- **ASSIGNMENT**:
In the listing below, find the line containing "(257, 319) = (408, 158): red ruler -> none" and the line containing "(911, 339) = (247, 111): none -> black donut". Repeat exactly those two lines and every line between them.

- **AVAILABLE RECORDS**:
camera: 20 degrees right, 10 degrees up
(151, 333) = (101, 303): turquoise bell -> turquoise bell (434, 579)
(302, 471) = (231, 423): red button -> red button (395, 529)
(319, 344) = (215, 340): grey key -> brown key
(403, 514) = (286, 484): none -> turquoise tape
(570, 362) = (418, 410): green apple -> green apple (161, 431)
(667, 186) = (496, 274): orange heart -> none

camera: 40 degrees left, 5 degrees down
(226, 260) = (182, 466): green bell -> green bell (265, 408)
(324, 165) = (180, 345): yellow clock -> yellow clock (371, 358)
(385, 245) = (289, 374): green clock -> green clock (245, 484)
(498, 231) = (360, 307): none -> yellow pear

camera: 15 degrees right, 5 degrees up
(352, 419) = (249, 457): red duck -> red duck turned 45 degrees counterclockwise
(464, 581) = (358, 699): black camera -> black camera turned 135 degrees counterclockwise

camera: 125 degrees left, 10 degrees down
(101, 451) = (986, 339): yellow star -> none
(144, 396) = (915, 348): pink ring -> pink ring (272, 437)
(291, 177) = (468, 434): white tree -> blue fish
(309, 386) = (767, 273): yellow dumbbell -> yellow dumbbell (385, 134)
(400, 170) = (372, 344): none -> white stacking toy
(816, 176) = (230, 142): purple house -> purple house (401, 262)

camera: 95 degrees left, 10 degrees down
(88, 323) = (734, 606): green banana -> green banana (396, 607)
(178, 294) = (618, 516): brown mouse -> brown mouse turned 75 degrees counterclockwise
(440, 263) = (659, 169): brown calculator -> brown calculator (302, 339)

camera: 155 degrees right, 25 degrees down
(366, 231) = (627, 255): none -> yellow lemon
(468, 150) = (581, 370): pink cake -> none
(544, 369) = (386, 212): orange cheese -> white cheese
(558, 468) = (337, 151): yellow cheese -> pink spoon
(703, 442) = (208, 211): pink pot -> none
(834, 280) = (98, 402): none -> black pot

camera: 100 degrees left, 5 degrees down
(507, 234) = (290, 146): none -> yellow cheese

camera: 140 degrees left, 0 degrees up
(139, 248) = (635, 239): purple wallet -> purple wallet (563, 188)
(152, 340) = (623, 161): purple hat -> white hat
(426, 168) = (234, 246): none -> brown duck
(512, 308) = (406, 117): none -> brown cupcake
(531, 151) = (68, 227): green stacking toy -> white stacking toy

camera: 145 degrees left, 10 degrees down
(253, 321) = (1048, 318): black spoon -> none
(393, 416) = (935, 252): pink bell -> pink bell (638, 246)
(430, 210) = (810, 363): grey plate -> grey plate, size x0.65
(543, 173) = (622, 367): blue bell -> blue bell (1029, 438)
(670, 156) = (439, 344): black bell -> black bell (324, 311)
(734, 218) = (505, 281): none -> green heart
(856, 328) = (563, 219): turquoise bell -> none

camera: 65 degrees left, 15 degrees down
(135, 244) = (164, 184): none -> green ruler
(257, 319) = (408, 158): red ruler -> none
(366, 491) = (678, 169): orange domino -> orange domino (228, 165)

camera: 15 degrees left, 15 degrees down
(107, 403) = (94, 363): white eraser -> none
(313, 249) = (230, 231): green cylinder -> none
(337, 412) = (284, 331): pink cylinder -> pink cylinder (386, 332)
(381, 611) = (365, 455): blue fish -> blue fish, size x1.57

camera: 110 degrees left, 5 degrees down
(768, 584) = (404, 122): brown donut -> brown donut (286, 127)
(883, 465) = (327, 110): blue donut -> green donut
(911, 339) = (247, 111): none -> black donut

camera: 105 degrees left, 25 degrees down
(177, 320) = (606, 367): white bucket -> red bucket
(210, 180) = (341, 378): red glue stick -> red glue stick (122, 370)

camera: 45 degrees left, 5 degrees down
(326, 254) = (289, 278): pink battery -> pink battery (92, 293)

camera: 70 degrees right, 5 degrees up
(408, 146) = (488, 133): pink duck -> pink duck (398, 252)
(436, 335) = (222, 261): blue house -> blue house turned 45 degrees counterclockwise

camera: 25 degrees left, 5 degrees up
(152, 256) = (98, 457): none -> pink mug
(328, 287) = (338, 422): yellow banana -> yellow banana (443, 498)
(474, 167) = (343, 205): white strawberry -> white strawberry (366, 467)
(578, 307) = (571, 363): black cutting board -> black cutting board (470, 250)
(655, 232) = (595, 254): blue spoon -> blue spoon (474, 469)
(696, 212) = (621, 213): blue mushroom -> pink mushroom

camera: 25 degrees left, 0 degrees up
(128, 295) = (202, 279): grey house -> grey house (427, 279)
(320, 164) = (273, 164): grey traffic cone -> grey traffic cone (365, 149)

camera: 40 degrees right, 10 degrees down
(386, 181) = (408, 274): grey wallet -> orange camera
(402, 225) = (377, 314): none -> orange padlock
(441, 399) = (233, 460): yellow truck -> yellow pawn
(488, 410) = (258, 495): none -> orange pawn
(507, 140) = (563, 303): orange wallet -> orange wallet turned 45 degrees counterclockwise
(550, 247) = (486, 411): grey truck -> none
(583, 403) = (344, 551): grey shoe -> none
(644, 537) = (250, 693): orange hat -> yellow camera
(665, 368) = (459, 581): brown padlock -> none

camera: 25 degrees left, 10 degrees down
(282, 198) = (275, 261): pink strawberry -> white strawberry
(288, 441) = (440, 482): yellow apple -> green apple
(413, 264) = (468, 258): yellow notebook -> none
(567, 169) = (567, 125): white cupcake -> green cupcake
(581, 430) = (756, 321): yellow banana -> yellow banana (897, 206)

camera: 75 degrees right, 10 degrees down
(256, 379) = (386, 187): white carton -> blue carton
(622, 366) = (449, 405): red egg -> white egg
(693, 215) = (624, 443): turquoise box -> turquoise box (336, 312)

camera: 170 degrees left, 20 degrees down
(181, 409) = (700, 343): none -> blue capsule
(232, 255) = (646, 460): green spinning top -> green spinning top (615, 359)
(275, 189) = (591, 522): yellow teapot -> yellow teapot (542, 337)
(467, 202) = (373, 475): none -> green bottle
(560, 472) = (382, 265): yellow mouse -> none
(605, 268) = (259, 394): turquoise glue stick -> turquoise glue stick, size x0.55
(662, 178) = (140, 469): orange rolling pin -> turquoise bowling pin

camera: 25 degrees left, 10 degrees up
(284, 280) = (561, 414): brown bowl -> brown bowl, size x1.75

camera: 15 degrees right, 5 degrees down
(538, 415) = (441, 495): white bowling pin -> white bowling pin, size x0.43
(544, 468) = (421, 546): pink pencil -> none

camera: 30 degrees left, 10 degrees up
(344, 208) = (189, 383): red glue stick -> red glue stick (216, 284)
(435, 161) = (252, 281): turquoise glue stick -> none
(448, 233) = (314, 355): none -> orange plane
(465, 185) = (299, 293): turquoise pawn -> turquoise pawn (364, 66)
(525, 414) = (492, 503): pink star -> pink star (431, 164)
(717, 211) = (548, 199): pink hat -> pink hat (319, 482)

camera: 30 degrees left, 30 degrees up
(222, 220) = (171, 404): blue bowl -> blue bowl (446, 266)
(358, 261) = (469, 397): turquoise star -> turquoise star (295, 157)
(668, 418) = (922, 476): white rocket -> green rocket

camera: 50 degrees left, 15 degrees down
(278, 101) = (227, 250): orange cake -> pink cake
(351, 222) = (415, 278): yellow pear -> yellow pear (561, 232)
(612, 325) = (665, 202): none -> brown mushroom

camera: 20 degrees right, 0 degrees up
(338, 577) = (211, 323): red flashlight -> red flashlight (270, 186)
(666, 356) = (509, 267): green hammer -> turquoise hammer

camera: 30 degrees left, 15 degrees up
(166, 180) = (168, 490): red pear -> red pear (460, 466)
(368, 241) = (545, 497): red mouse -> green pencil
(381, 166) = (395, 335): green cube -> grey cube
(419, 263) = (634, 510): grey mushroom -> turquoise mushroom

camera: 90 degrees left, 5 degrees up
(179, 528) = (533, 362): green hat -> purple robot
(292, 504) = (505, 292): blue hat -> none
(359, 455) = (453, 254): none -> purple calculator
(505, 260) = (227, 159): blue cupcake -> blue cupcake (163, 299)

- **SOLUTION TO THIS TASK**:
(257, 319) = (408, 158): red ruler -> none
(366, 491) = (678, 169): orange domino -> orange domino (228, 165)

camera: 15 degrees left, 15 degrees down
(107, 403) = (94, 363): white eraser -> none
(313, 249) = (230, 231): green cylinder -> none
(337, 412) = (284, 331): pink cylinder -> pink cylinder (386, 332)
(381, 611) = (365, 455): blue fish -> blue fish, size x1.57

camera: 110 degrees left, 5 degrees down
(768, 584) = (404, 122): brown donut -> brown donut (286, 127)
(883, 465) = (327, 110): blue donut -> green donut
(911, 339) = (247, 111): none -> black donut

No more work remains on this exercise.